══ Data ══

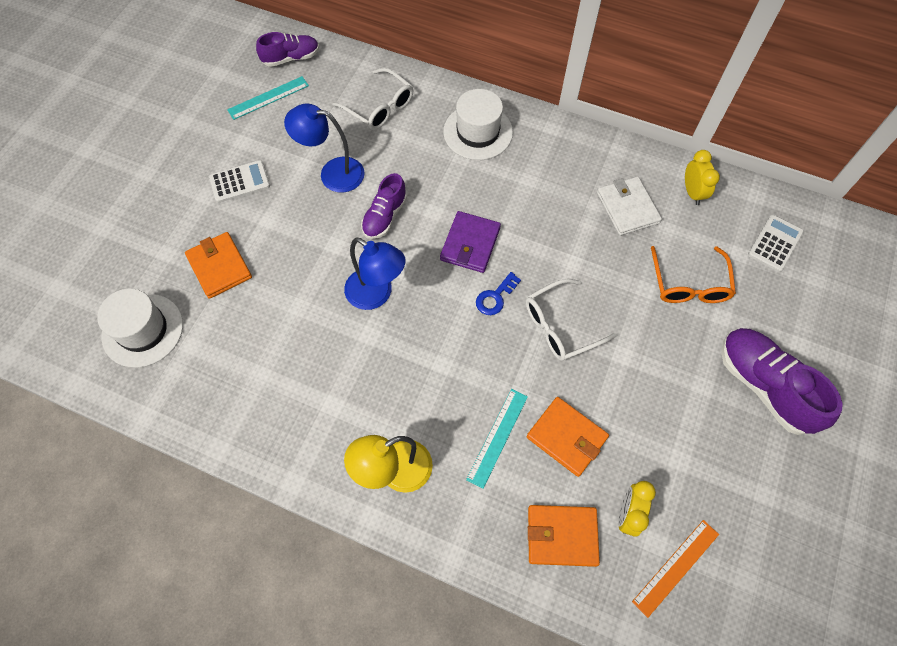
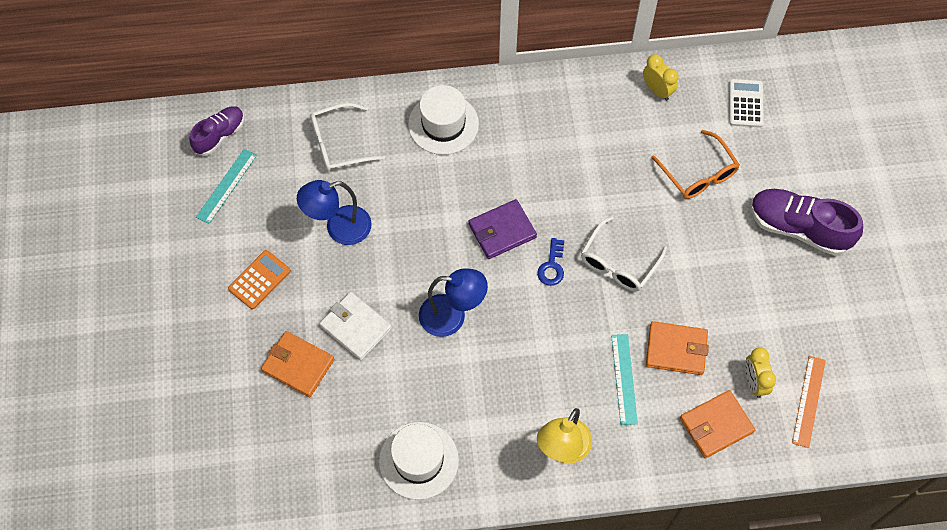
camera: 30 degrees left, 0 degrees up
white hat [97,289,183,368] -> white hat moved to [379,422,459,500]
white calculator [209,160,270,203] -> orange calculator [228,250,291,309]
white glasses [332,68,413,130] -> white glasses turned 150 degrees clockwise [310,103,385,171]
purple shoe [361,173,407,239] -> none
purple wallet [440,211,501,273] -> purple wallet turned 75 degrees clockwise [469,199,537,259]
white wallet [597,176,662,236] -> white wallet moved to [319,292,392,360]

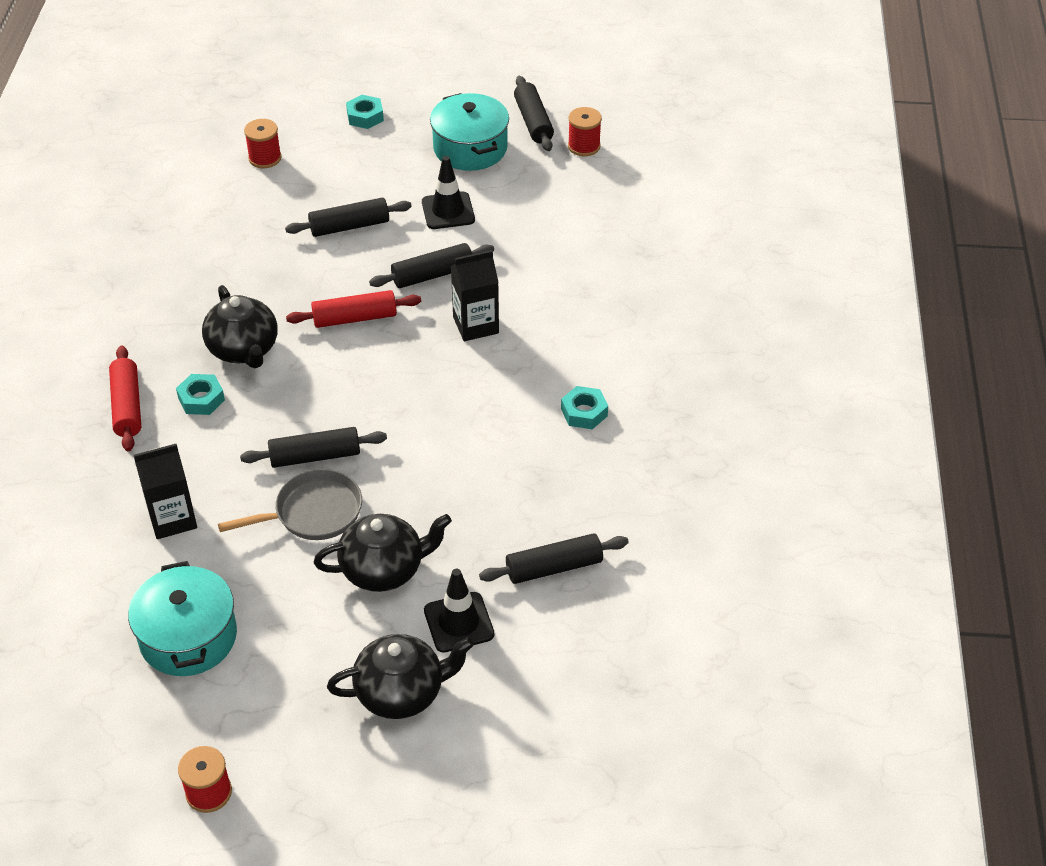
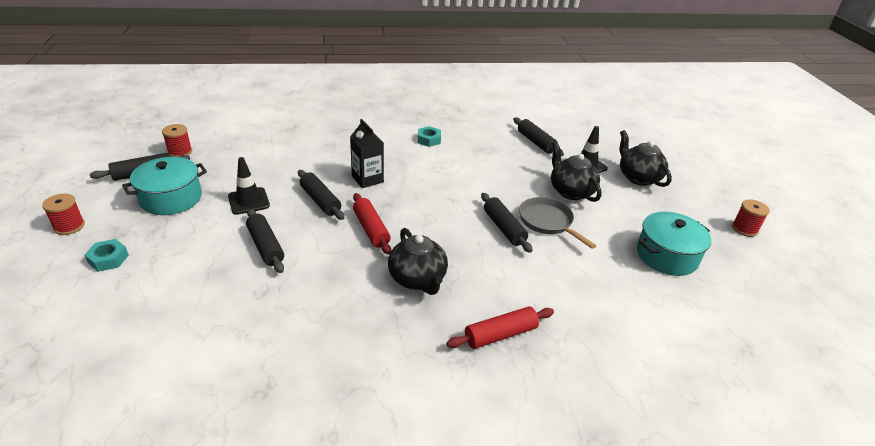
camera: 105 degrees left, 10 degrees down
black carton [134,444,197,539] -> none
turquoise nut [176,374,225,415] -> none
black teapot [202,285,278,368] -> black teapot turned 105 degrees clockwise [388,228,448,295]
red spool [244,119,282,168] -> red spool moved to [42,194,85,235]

═══

Request
Nothing but a number is expected here: the number of lines above that hold the word "left".

Solution
2